* **Assigned task**:
Set down the records again, keeping each line exactly as it is.

***** Provided information *****

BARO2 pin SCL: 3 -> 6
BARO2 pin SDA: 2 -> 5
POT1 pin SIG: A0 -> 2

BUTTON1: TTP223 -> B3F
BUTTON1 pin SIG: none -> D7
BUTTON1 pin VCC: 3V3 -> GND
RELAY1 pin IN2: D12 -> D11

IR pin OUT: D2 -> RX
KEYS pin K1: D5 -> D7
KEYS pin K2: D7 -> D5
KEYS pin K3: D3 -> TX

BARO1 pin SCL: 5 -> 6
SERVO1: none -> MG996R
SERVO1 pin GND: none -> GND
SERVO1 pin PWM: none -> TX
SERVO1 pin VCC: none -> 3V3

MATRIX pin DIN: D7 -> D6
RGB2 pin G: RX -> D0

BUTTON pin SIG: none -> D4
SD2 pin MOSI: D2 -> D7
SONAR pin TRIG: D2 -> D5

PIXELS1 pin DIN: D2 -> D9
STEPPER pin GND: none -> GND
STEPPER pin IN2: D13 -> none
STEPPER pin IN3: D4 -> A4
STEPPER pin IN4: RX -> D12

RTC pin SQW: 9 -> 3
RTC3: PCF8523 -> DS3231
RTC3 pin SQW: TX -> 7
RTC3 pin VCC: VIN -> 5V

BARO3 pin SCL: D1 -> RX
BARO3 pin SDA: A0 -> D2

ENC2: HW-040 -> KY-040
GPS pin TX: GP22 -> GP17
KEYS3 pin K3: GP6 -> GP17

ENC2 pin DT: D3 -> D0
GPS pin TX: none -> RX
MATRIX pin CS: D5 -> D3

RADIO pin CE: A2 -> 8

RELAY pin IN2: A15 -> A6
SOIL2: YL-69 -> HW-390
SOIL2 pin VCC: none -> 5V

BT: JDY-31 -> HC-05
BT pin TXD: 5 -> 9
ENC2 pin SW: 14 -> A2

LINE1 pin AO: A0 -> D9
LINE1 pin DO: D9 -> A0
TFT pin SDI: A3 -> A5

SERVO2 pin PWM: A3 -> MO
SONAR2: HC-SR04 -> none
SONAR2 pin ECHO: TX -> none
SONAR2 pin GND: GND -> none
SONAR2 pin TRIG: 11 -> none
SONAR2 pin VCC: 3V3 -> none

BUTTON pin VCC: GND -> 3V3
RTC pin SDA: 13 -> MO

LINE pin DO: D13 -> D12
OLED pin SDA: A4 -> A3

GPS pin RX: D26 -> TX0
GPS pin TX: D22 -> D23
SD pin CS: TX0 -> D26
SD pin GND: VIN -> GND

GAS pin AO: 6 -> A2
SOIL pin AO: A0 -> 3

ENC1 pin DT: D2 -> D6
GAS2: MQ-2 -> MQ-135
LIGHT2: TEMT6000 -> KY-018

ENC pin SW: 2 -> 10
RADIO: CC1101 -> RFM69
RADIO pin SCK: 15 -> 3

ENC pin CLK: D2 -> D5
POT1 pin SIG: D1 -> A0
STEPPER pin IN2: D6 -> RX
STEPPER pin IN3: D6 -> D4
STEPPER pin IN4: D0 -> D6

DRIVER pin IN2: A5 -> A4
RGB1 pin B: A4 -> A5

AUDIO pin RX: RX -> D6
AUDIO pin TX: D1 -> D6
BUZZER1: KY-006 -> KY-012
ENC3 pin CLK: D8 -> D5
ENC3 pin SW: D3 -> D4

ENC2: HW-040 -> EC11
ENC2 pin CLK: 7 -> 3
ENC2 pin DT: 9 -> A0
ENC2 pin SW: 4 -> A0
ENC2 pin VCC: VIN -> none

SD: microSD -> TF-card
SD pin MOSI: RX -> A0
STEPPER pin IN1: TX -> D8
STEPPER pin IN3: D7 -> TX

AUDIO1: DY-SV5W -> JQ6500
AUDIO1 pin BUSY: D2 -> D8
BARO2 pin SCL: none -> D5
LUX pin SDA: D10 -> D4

*****

* **Response box**:
BARO2 pin SCL: 3 -> 6
BARO2 pin SDA: 2 -> 5
POT1 pin SIG: A0 -> 2

BUTTON1: TTP223 -> B3F
BUTTON1 pin SIG: none -> D7
BUTTON1 pin VCC: 3V3 -> GND
RELAY1 pin IN2: D12 -> D11

IR pin OUT: D2 -> RX
KEYS pin K1: D5 -> D7
KEYS pin K2: D7 -> D5
KEYS pin K3: D3 -> TX

BARO1 pin SCL: 5 -> 6
SERVO1: none -> MG996R
SERVO1 pin GND: none -> GND
SERVO1 pin PWM: none -> TX
SERVO1 pin VCC: none -> 3V3

MATRIX pin DIN: D7 -> D6
RGB2 pin G: RX -> D0

BUTTON pin SIG: none -> D4
SD2 pin MOSI: D2 -> D7
SONAR pin TRIG: D2 -> D5

PIXELS1 pin DIN: D2 -> D9
STEPPER pin GND: none -> GND
STEPPER pin IN2: D13 -> none
STEPPER pin IN3: D4 -> A4
STEPPER pin IN4: RX -> D12

RTC pin SQW: 9 -> 3
RTC3: PCF8523 -> DS3231
RTC3 pin SQW: TX -> 7
RTC3 pin VCC: VIN -> 5V

BARO3 pin SCL: D1 -> RX
BARO3 pin SDA: A0 -> D2

ENC2: HW-040 -> KY-040
GPS pin TX: GP22 -> GP17
KEYS3 pin K3: GP6 -> GP17

ENC2 pin DT: D3 -> D0
GPS pin TX: none -> RX
MATRIX pin CS: D5 -> D3

RADIO pin CE: A2 -> 8

RELAY pin IN2: A15 -> A6
SOIL2: YL-69 -> HW-390
SOIL2 pin VCC: none -> 5V

BT: JDY-31 -> HC-05
BT pin TXD: 5 -> 9
ENC2 pin SW: 14 -> A2

LINE1 pin AO: A0 -> D9
LINE1 pin DO: D9 -> A0
TFT pin SDI: A3 -> A5

SERVO2 pin PWM: A3 -> MO
SONAR2: HC-SR04 -> none
SONAR2 pin ECHO: TX -> none
SONAR2 pin GND: GND -> none
SONAR2 pin TRIG: 11 -> none
SONAR2 pin VCC: 3V3 -> none

BUTTON pin VCC: GND -> 3V3
RTC pin SDA: 13 -> MO

LINE pin DO: D13 -> D12
OLED pin SDA: A4 -> A3

GPS pin RX: D26 -> TX0
GPS pin TX: D22 -> D23
SD pin CS: TX0 -> D26
SD pin GND: VIN -> GND

GAS pin AO: 6 -> A2
SOIL pin AO: A0 -> 3

ENC1 pin DT: D2 -> D6
GAS2: MQ-2 -> MQ-135
LIGHT2: TEMT6000 -> KY-018

ENC pin SW: 2 -> 10
RADIO: CC1101 -> RFM69
RADIO pin SCK: 15 -> 3

ENC pin CLK: D2 -> D5
POT1 pin SIG: D1 -> A0
STEPPER pin IN2: D6 -> RX
STEPPER pin IN3: D6 -> D4
STEPPER pin IN4: D0 -> D6

DRIVER pin IN2: A5 -> A4
RGB1 pin B: A4 -> A5

AUDIO pin RX: RX -> D6
AUDIO pin TX: D1 -> D6
BUZZER1: KY-006 -> KY-012
ENC3 pin CLK: D8 -> D5
ENC3 pin SW: D3 -> D4

ENC2: HW-040 -> EC11
ENC2 pin CLK: 7 -> 3
ENC2 pin DT: 9 -> A0
ENC2 pin SW: 4 -> A0
ENC2 pin VCC: VIN -> none

SD: microSD -> TF-card
SD pin MOSI: RX -> A0
STEPPER pin IN1: TX -> D8
STEPPER pin IN3: D7 -> TX

AUDIO1: DY-SV5W -> JQ6500
AUDIO1 pin BUSY: D2 -> D8
BARO2 pin SCL: none -> D5
LUX pin SDA: D10 -> D4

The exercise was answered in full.